With images removed, transcribe each record exactly as it appears.

Scene edit records
————————
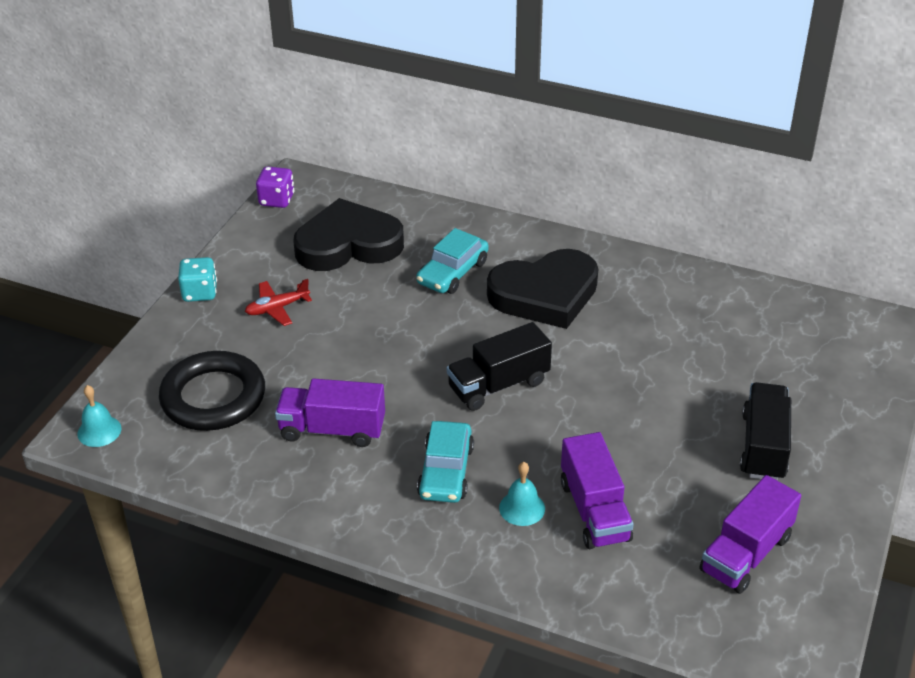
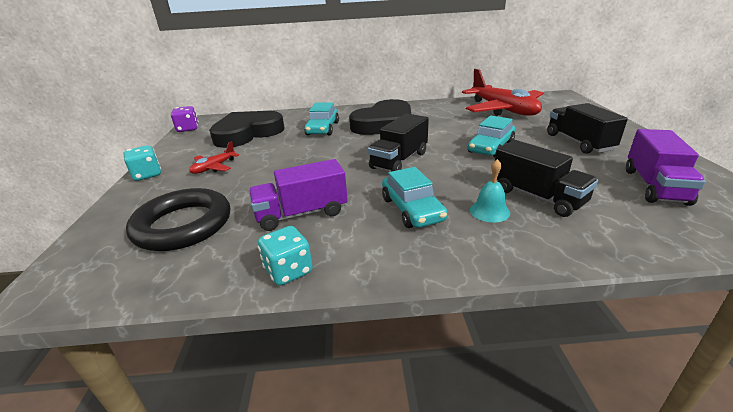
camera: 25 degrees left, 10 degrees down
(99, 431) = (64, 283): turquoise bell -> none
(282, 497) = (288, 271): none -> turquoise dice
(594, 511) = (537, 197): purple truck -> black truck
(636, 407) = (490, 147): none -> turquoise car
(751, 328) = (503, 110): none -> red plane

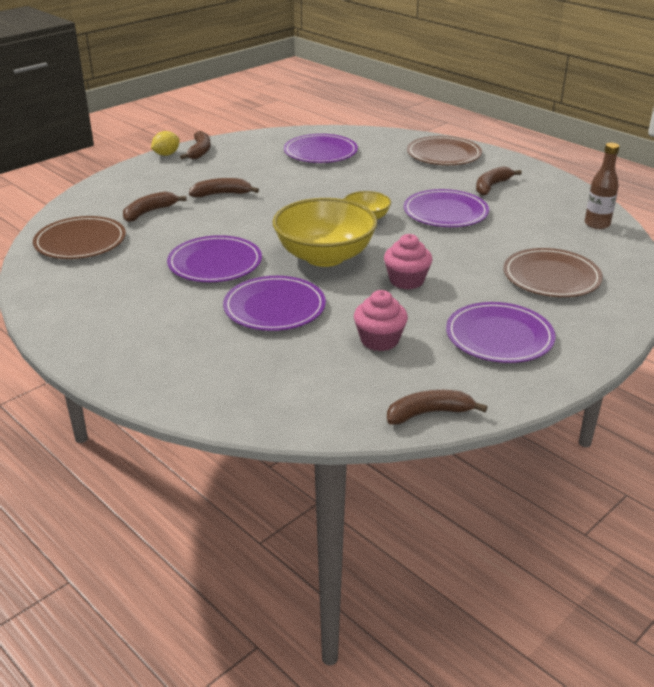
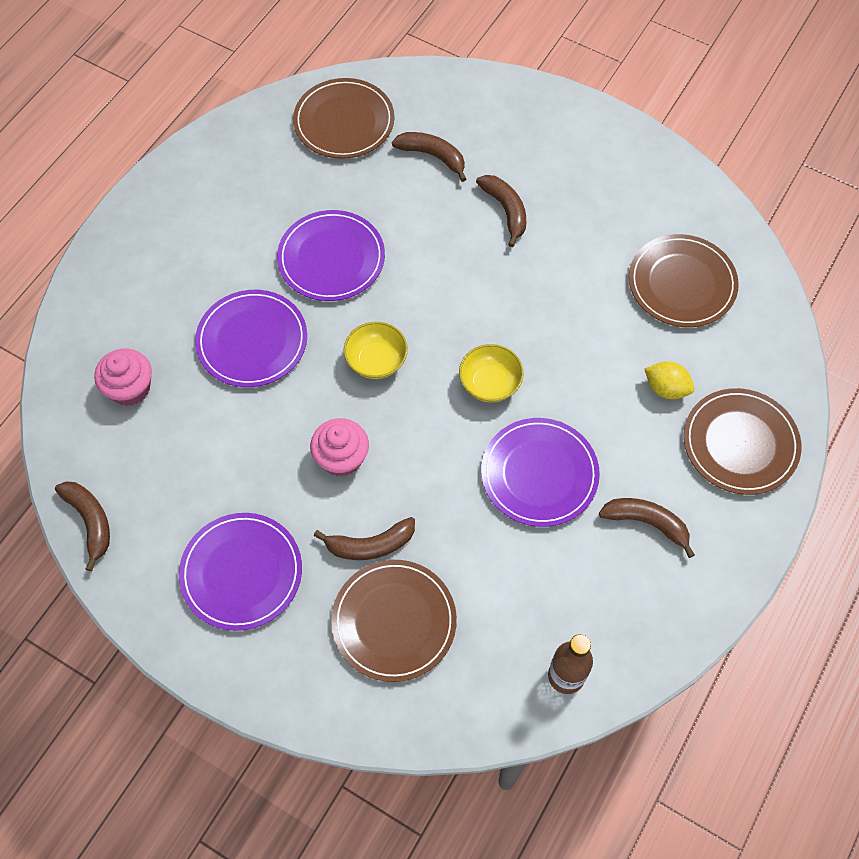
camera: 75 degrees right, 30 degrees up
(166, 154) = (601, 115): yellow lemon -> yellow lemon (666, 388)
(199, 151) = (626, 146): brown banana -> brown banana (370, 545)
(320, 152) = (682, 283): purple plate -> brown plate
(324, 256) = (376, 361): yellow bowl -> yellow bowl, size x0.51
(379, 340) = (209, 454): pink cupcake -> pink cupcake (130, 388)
————————
# Your response
camera: 25 degrees left, 10 degrees down
(99, 431) = (64, 283): turquoise bell -> none
(282, 497) = (288, 271): none -> turquoise dice
(594, 511) = (537, 197): purple truck -> black truck
(636, 407) = (490, 147): none -> turquoise car
(751, 328) = (503, 110): none -> red plane

camera: 75 degrees right, 30 degrees up
(166, 154) = (601, 115): yellow lemon -> yellow lemon (666, 388)
(199, 151) = (626, 146): brown banana -> brown banana (370, 545)
(320, 152) = (682, 283): purple plate -> brown plate
(324, 256) = (376, 361): yellow bowl -> yellow bowl, size x0.51
(379, 340) = (209, 454): pink cupcake -> pink cupcake (130, 388)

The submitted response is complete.